* [PROBLEM DETAILS] Count the lines in the entries below that contain the string "kern", treating case as significant. Give only the number.

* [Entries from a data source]
☆ ☆ ☆ ☆ ☆ ☆ ☆

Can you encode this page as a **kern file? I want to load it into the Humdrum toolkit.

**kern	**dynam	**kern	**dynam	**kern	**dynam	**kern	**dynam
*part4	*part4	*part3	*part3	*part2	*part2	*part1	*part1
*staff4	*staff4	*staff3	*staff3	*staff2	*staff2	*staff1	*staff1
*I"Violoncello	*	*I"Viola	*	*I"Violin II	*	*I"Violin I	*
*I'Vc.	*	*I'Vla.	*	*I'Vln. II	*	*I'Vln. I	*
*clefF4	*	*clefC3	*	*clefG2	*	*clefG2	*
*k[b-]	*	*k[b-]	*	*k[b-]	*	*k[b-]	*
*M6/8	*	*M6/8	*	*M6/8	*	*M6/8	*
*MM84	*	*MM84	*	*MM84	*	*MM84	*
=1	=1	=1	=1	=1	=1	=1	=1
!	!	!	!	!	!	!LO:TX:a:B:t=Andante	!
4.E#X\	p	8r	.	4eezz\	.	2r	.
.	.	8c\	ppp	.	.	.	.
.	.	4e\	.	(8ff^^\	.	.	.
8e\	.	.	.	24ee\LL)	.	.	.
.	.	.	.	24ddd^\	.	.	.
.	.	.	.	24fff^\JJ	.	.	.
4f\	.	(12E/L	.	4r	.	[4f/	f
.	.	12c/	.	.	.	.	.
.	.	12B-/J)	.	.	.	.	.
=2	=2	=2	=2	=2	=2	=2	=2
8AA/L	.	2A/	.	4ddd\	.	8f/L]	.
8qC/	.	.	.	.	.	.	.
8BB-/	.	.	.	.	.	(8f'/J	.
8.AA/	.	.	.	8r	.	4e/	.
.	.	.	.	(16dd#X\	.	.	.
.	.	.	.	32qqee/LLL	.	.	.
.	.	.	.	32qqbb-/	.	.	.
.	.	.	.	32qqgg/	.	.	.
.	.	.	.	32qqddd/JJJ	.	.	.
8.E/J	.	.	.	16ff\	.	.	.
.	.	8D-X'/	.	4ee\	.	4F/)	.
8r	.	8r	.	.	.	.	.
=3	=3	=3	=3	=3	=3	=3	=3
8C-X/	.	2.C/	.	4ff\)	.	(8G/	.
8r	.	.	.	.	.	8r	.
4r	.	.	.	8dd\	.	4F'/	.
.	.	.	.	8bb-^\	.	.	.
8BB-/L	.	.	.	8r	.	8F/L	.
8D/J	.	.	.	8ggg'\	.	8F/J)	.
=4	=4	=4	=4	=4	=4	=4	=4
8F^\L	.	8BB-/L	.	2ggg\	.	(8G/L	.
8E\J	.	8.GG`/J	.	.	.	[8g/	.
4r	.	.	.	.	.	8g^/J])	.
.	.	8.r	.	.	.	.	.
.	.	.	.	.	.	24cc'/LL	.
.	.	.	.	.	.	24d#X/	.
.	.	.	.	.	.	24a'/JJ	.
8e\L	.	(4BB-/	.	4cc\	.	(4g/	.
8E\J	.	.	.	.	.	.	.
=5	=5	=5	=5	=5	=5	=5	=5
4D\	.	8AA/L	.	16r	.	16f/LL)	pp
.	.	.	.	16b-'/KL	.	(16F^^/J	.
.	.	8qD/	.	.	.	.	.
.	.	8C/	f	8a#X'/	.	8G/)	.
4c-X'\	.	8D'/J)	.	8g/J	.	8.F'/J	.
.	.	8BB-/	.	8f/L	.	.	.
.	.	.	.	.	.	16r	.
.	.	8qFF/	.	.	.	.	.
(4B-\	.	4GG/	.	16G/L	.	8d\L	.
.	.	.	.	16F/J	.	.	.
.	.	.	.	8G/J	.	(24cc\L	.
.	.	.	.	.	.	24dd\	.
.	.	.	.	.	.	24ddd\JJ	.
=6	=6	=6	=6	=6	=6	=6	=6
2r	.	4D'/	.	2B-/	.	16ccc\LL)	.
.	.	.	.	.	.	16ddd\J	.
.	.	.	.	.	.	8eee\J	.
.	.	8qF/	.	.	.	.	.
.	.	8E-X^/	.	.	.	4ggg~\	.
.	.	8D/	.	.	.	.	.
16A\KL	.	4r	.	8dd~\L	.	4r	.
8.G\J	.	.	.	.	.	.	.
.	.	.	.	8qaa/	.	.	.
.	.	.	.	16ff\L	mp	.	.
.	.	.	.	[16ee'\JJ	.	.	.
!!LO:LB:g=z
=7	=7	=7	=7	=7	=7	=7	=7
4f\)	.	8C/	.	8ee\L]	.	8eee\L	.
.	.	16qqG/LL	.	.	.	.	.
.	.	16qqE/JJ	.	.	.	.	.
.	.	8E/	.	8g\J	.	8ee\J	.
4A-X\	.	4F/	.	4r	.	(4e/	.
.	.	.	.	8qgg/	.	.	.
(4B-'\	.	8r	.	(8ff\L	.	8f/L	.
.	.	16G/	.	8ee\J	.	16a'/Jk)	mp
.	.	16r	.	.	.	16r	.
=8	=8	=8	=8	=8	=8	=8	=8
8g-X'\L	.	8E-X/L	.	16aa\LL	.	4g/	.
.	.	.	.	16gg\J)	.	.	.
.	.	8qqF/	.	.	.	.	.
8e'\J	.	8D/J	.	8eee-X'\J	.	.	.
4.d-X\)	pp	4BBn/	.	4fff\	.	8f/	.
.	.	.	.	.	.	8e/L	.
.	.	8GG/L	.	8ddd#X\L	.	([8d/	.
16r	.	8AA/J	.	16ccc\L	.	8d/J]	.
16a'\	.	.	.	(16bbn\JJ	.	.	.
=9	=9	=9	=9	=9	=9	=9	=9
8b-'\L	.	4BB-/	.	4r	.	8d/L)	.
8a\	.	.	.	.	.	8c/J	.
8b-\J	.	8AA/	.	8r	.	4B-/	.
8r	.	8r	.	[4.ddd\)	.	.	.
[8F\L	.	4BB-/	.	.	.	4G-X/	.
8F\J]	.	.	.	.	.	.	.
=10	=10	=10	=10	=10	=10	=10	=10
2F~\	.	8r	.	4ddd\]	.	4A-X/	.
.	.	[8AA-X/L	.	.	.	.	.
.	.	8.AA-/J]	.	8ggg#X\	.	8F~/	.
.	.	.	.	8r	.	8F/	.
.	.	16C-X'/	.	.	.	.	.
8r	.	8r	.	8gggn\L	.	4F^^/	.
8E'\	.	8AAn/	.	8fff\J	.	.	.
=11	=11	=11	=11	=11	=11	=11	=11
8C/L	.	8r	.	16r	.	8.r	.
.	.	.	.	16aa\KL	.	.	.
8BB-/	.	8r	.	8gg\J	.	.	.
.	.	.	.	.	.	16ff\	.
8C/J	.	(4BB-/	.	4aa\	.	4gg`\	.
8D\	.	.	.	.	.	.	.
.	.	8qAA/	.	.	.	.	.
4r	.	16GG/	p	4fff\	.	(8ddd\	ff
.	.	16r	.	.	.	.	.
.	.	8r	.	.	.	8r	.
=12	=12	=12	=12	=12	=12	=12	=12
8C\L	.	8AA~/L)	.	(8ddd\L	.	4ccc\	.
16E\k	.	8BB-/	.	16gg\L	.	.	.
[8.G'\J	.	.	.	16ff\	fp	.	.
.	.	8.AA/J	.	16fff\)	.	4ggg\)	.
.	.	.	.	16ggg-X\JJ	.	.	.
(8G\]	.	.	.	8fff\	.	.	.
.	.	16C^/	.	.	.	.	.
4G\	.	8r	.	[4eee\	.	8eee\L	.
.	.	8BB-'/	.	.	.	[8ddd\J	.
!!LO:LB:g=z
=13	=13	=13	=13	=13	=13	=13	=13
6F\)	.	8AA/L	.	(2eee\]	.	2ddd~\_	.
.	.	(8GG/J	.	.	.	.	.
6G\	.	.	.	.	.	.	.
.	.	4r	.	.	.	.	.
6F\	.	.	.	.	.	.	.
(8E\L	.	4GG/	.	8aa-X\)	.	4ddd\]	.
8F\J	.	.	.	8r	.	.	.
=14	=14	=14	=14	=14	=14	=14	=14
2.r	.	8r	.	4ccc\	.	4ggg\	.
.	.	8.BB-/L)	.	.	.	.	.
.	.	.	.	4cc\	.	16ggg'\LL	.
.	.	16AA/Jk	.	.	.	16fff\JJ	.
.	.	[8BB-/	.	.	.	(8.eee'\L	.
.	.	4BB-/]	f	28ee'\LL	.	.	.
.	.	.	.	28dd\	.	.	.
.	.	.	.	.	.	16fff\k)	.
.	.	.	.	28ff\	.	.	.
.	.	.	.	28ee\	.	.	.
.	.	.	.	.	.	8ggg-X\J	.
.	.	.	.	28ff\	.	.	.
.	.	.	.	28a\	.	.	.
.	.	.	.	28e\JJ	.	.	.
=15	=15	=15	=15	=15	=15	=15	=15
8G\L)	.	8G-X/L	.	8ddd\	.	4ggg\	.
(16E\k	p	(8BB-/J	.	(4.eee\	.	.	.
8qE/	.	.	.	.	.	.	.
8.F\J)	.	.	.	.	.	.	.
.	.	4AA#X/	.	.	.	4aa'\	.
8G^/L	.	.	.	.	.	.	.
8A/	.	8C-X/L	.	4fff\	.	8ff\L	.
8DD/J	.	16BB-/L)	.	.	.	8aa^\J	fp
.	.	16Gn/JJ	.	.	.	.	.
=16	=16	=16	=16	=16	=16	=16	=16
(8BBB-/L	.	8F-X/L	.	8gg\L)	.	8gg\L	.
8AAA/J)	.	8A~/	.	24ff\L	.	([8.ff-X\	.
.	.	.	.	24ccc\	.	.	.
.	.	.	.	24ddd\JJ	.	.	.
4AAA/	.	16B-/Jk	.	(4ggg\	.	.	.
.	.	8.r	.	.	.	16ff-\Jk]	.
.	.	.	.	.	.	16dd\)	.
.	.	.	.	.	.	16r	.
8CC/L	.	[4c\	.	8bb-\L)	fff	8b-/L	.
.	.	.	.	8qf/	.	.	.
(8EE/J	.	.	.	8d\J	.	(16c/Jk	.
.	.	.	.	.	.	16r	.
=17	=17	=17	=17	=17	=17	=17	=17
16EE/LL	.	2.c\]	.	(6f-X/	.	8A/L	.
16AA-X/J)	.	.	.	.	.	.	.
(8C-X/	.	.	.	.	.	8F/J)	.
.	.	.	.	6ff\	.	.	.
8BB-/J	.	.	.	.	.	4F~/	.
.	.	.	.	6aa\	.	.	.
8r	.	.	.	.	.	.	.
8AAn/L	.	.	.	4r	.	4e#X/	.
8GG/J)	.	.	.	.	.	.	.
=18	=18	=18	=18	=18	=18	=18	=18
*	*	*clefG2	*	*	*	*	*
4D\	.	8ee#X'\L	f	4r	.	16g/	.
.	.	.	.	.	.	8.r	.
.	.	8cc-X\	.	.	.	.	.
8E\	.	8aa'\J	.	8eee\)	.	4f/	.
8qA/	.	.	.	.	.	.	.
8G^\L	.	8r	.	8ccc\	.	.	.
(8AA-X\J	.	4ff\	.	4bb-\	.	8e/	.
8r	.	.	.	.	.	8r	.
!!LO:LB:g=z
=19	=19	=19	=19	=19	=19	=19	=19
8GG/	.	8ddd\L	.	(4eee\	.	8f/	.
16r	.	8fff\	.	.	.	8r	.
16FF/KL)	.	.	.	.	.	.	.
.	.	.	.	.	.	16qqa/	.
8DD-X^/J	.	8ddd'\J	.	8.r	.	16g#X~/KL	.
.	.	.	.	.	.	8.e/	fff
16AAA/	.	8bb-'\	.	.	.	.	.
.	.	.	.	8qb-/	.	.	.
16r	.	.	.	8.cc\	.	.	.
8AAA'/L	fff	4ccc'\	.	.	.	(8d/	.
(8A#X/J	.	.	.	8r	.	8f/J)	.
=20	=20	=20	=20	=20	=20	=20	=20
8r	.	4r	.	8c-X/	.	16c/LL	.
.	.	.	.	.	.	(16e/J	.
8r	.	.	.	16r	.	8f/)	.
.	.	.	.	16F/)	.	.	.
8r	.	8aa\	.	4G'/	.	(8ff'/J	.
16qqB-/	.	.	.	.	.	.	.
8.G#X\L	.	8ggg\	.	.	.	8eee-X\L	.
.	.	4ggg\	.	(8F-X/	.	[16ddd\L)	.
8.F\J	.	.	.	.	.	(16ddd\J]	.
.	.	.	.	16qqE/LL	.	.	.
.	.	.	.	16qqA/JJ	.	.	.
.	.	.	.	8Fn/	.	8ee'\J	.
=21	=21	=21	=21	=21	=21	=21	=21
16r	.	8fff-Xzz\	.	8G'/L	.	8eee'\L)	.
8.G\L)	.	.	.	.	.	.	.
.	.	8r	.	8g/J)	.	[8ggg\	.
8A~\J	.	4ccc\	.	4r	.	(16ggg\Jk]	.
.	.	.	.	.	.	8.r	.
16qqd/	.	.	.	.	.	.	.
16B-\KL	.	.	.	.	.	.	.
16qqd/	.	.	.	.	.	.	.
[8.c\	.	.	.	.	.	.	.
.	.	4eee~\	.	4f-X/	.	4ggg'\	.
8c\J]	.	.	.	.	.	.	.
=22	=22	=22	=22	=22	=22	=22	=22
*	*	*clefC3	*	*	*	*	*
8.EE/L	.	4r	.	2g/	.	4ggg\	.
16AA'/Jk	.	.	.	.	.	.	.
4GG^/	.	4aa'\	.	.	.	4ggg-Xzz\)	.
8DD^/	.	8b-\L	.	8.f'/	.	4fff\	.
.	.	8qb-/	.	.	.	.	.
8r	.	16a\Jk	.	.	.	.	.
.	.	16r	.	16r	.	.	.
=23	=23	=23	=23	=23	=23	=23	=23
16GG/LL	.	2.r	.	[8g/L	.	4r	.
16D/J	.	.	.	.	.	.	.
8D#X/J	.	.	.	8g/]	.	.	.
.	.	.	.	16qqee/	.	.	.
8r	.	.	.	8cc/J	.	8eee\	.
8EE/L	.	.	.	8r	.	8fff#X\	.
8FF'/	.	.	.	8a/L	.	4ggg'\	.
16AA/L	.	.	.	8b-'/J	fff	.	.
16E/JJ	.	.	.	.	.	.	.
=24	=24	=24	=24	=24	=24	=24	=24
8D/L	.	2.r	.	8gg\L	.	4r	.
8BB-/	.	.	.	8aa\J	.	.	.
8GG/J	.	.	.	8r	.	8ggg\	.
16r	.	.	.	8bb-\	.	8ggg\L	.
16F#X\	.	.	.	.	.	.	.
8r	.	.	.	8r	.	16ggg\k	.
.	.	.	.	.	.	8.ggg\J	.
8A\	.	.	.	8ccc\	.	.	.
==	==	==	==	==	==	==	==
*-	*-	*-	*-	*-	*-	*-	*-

☆ ☆ ☆ ☆ ☆ ☆ ☆

* [IN RESPONSE] 2